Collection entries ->
• • •

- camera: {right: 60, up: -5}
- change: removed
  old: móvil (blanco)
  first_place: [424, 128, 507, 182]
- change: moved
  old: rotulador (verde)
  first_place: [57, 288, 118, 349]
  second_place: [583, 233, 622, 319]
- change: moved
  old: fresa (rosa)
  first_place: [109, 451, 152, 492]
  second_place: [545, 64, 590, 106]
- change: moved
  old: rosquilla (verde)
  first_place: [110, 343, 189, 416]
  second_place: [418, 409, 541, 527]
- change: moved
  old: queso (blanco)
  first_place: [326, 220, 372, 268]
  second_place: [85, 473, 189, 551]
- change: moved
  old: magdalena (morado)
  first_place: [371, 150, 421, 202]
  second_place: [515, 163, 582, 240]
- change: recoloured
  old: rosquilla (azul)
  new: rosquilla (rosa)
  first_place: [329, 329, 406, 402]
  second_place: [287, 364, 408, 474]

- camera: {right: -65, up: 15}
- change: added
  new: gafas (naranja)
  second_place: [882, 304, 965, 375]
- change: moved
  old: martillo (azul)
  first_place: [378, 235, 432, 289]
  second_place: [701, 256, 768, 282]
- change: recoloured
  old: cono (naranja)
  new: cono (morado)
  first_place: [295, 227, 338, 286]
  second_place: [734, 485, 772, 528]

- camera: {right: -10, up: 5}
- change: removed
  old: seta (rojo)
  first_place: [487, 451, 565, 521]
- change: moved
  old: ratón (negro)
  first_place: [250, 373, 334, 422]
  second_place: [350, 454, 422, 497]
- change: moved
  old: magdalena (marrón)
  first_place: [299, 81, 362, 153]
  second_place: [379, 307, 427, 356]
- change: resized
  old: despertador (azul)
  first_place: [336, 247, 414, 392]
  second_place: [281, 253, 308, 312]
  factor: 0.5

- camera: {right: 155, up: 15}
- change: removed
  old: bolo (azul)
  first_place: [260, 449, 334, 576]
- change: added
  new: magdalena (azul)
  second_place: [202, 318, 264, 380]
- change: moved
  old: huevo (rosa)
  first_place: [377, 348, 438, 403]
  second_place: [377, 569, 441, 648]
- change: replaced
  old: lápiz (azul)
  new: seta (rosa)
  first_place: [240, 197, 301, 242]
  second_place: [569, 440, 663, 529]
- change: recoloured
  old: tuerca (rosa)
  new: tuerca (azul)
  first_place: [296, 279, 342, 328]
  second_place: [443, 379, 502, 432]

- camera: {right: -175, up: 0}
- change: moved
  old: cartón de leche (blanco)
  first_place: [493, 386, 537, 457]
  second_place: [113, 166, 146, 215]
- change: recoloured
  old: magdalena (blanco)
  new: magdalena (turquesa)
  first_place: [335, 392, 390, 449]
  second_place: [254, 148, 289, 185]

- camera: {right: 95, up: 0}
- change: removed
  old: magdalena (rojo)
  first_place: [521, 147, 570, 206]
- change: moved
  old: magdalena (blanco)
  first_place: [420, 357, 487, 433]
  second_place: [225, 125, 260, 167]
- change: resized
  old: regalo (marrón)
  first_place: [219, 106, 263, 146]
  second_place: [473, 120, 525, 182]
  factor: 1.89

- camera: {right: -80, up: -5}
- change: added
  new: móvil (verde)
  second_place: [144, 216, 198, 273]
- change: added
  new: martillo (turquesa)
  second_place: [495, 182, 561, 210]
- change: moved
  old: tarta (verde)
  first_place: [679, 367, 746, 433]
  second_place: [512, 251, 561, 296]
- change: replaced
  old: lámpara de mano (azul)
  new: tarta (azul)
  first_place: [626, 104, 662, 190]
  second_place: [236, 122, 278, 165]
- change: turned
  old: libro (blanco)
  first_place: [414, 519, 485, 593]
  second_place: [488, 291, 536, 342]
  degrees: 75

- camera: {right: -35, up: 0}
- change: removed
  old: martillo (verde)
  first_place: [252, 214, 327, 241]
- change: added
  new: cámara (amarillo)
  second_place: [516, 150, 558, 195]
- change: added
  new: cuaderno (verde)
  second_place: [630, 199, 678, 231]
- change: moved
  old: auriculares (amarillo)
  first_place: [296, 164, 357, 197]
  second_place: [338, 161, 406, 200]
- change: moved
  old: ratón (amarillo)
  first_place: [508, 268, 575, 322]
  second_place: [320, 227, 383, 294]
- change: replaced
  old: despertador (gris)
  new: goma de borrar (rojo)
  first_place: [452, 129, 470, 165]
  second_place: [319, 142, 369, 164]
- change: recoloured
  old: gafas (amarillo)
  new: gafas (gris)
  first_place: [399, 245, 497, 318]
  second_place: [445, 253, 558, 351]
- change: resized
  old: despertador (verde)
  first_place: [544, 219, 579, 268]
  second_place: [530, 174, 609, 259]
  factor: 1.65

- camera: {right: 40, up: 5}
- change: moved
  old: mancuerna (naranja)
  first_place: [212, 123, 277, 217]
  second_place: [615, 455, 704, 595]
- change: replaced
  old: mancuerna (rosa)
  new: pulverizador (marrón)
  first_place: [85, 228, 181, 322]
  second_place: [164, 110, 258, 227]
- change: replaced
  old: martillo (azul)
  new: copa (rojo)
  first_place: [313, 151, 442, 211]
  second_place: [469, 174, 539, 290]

• • •

From the data above, output exactly the lines between the one containing "old: móvil (blanco)" and the one containing "first_place: [329, 329, 406, 402]", counting both of them.

Answer section ->
  old: móvil (blanco)
  first_place: [424, 128, 507, 182]
- change: moved
  old: rotulador (verde)
  first_place: [57, 288, 118, 349]
  second_place: [583, 233, 622, 319]
- change: moved
  old: fresa (rosa)
  first_place: [109, 451, 152, 492]
  second_place: [545, 64, 590, 106]
- change: moved
  old: rosquilla (verde)
  first_place: [110, 343, 189, 416]
  second_place: [418, 409, 541, 527]
- change: moved
  old: queso (blanco)
  first_place: [326, 220, 372, 268]
  second_place: [85, 473, 189, 551]
- change: moved
  old: magdalena (morado)
  first_place: [371, 150, 421, 202]
  second_place: [515, 163, 582, 240]
- change: recoloured
  old: rosquilla (azul)
  new: rosquilla (rosa)
  first_place: [329, 329, 406, 402]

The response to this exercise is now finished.